**Description of the task**
Print all the data that follows exactly, images excluded.

**Entries supplied**
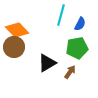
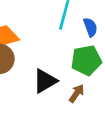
blue semicircle: (80, 24) -> (90, 27), turned -48

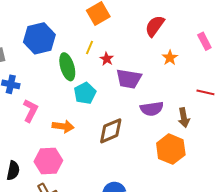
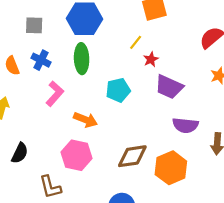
green ellipse: (67, 67) -> (82, 59), moved
brown diamond: (111, 131) -> (132, 156), moved
orange hexagon: (171, 149) -> (171, 168), moved
pink hexagon: (48, 161) -> (77, 155), moved

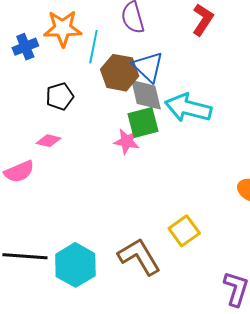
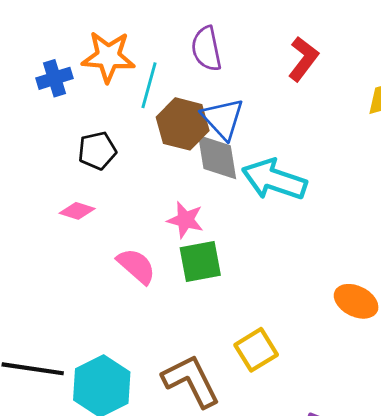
green square: (143, 123) -> (200, 261), moved
pink semicircle: (19, 172) -> (136, 266), moved, turned -120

**Answer to this problem**
blue semicircle: (80, 24) -> (90, 27), turned -48

green ellipse: (67, 67) -> (82, 59), moved
brown diamond: (111, 131) -> (132, 156), moved
orange hexagon: (171, 149) -> (171, 168), moved
pink hexagon: (48, 161) -> (77, 155), moved

green square: (143, 123) -> (200, 261), moved
pink semicircle: (19, 172) -> (136, 266), moved, turned -120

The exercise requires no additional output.